= Work instructions =
Begin at the line containing "(347, 212) = (635, 542): none" and retype each line through the end of the records exactly. Include nothing else and no pictures.

= Records provided =
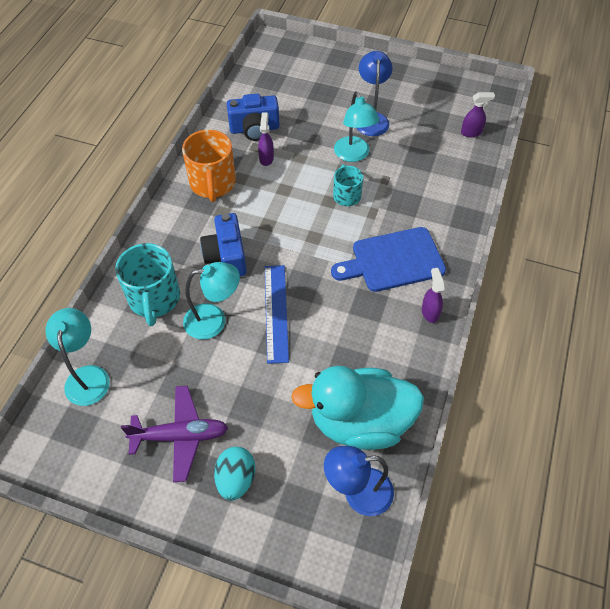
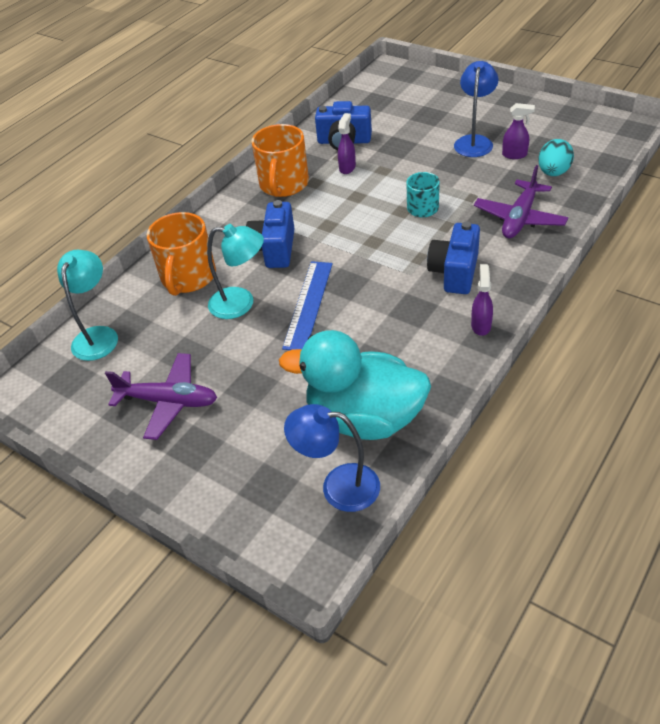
camera: 20 degrees right, 10 degrees down
(154, 299) = (188, 277): turquoise mug -> orange mug
(236, 479) = (211, 450): turquoise egg -> turquoise egg (553, 172)
(354, 155) = (443, 172): turquoise lamp -> none
(393, 260) = (454, 272): blue cutting board -> blue camera
(432, 197) = (519, 218): none -> purple plane
(471, 132) = (586, 162): purple spray bottle -> purple spray bottle (515, 155)

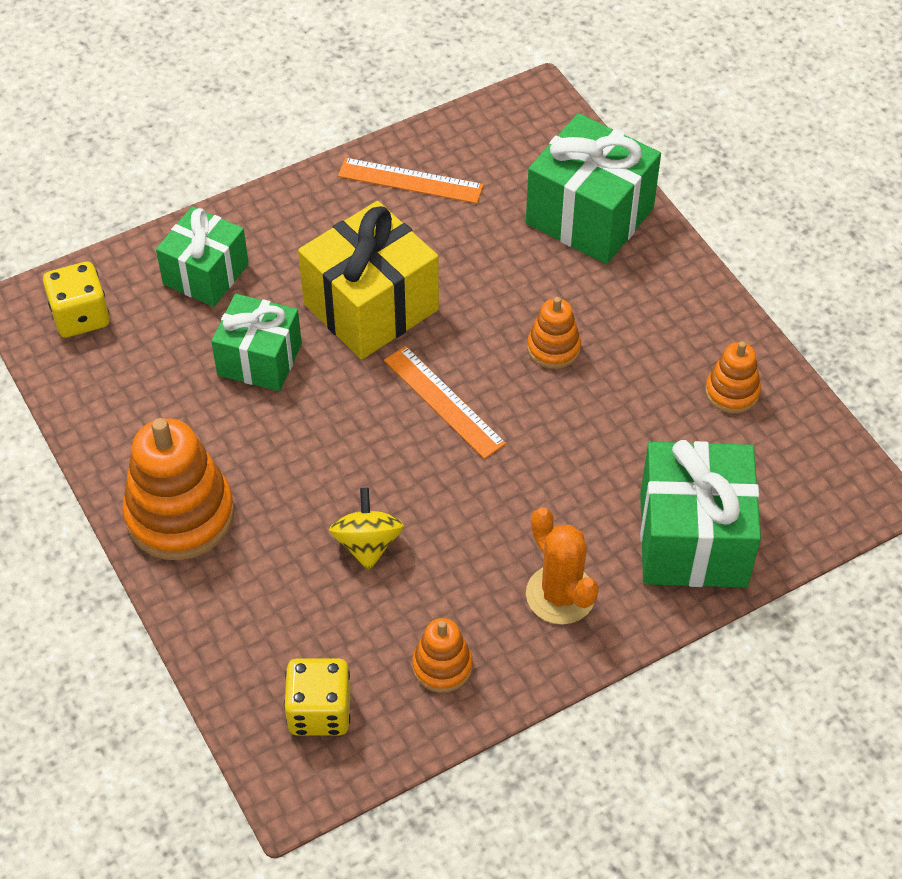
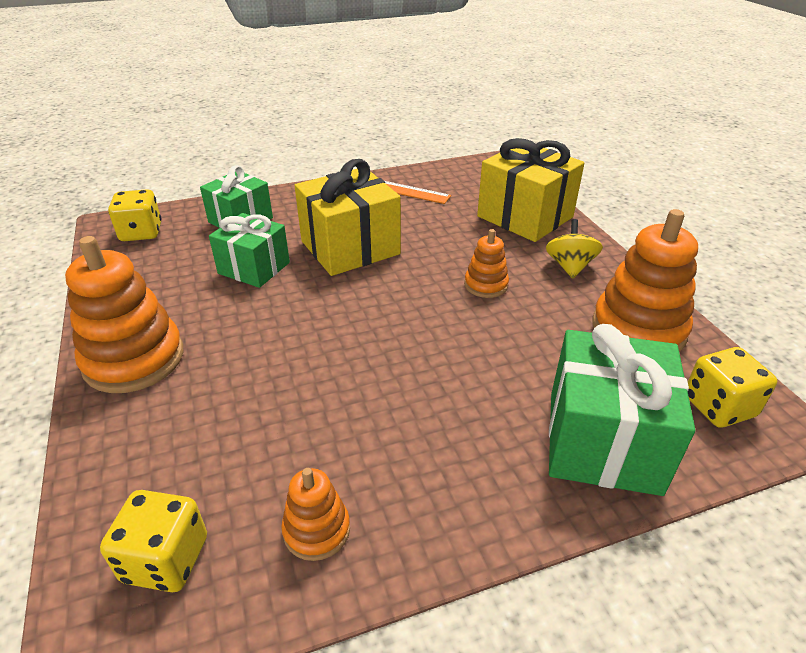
camera: 10 degrees right, 15 degrees down
(367, 544) = (284, 403): yellow spinning top -> yellow spinning top (569, 266)
(444, 401) = (387, 308): orange ruler -> none
(560, 595) = (460, 474): orange cactus -> none
(589, 216) = (525, 217): green gift -> yellow gift
(732, 392) = (638, 329): orange stacking toy -> orange stacking toy, size x1.91
(807, 482) = (718, 406): none -> yellow dice

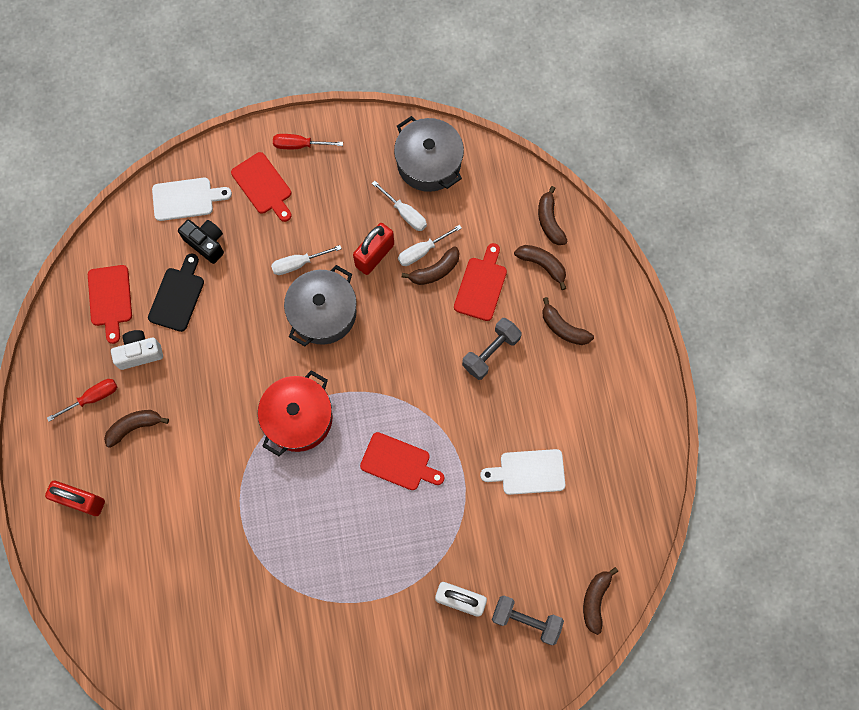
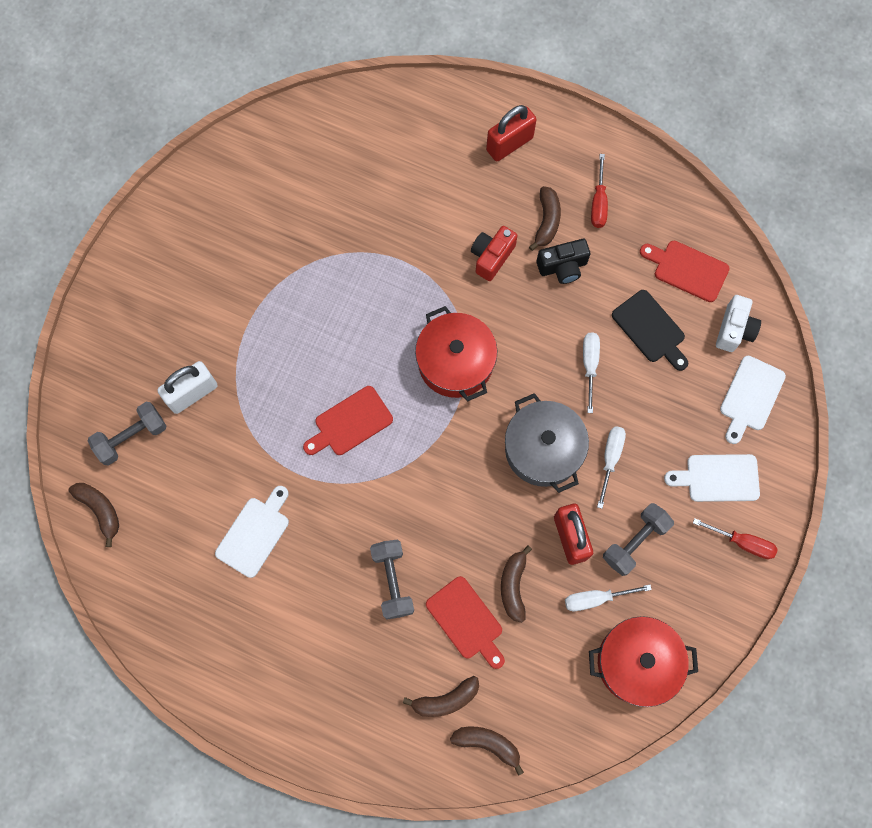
camera: 125 degrees right, 0 degrees up
(139, 353) = (615, 264): white camera -> white camera (734, 330)
(193, 449) = (491, 257): none -> red camera
(206, 243) = (689, 387): black camera -> black camera (562, 267)
(263, 186) = (718, 478): red cutting board -> white cutting board
(299, 145) = (742, 542): red screwdriver -> red screwdriver turned 75 degrees clockwise
(347, 212) = (635, 542): none -> grey dumbbell
(422, 251) = (543, 587): white screwdriver -> white screwdriver (589, 365)
(429, 163) = (637, 662): grey pot -> red pot
(563, 328) = (366, 672): brown banana -> none

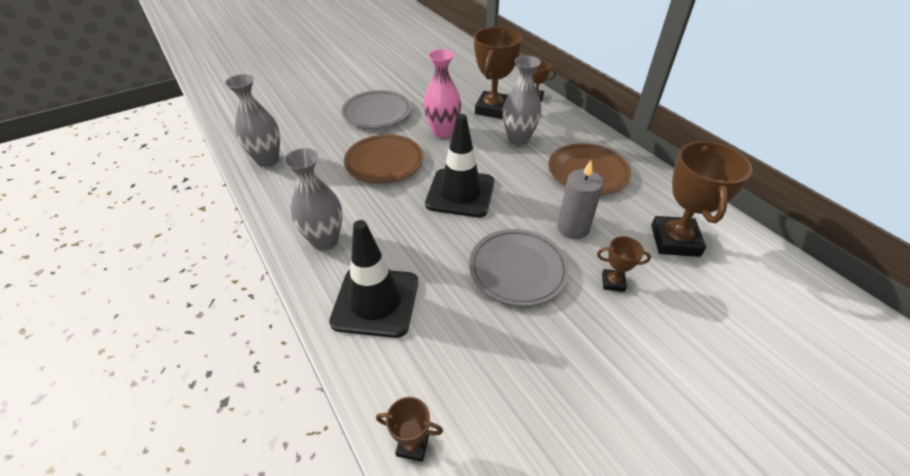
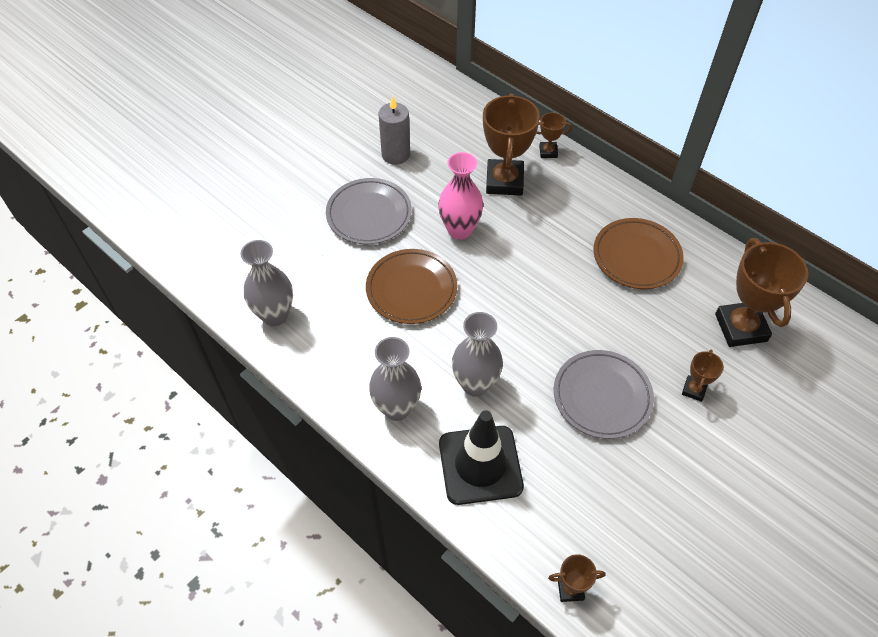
camera: 15 degrees left, 10 degrees up
(460, 193) = (512, 315): black traffic cone -> none
(518, 139) = (549, 224): grey vase -> grey vase (475, 384)
(573, 228) = (640, 334): grey candle -> grey candle (396, 154)
(613, 282) = (694, 390): brown trophy -> brown trophy turned 60 degrees counterclockwise

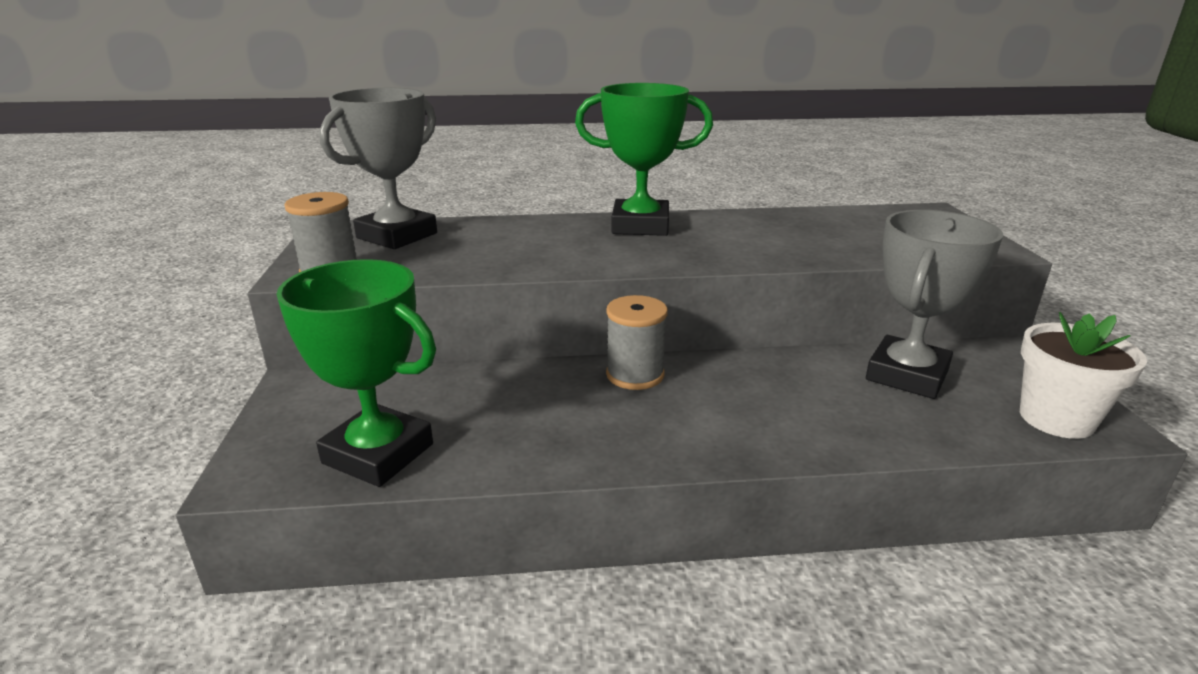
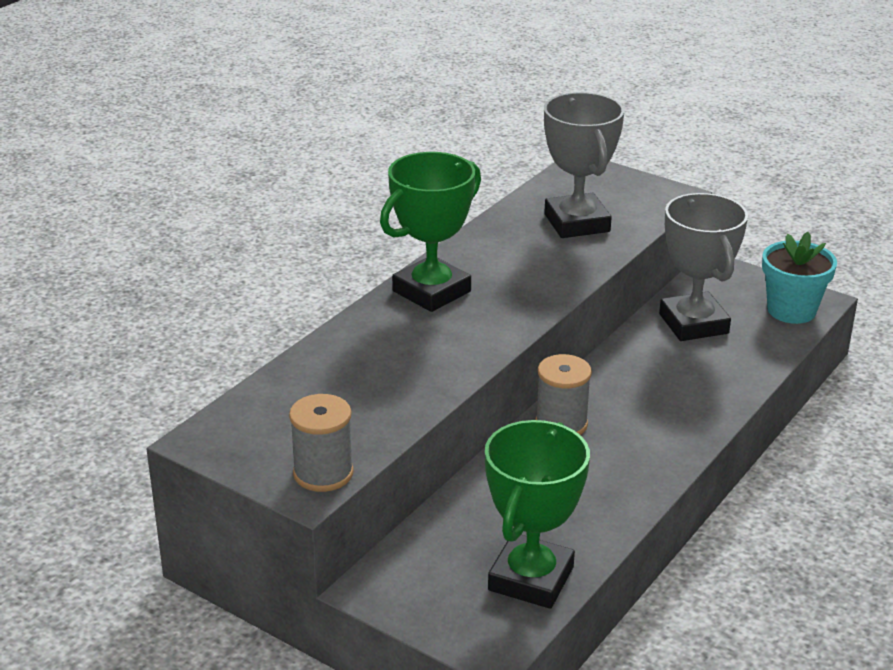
camera: 50 degrees left, 5 degrees up
(378, 453) = (531, 578): green trophy -> green trophy turned 45 degrees counterclockwise
(397, 236) = (277, 412): grey trophy -> grey trophy (577, 223)
(1056, 419) = (791, 310): white flower pot -> turquoise flower pot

= Your response =
(347, 212) = (635, 542): none -> grey dumbbell
(422, 251) = (543, 587): white screwdriver -> white screwdriver (589, 365)
(429, 163) = (637, 662): grey pot -> red pot
(563, 328) = (366, 672): brown banana -> none

camera: 15 degrees left, 10 degrees up
(460, 193) = (512, 315): black traffic cone -> none
(518, 139) = (549, 224): grey vase -> grey vase (475, 384)
(573, 228) = (640, 334): grey candle -> grey candle (396, 154)
(613, 282) = (694, 390): brown trophy -> brown trophy turned 60 degrees counterclockwise

camera: 50 degrees left, 5 degrees up
(378, 453) = (531, 578): green trophy -> green trophy turned 45 degrees counterclockwise
(397, 236) = (277, 412): grey trophy -> grey trophy (577, 223)
(1056, 419) = (791, 310): white flower pot -> turquoise flower pot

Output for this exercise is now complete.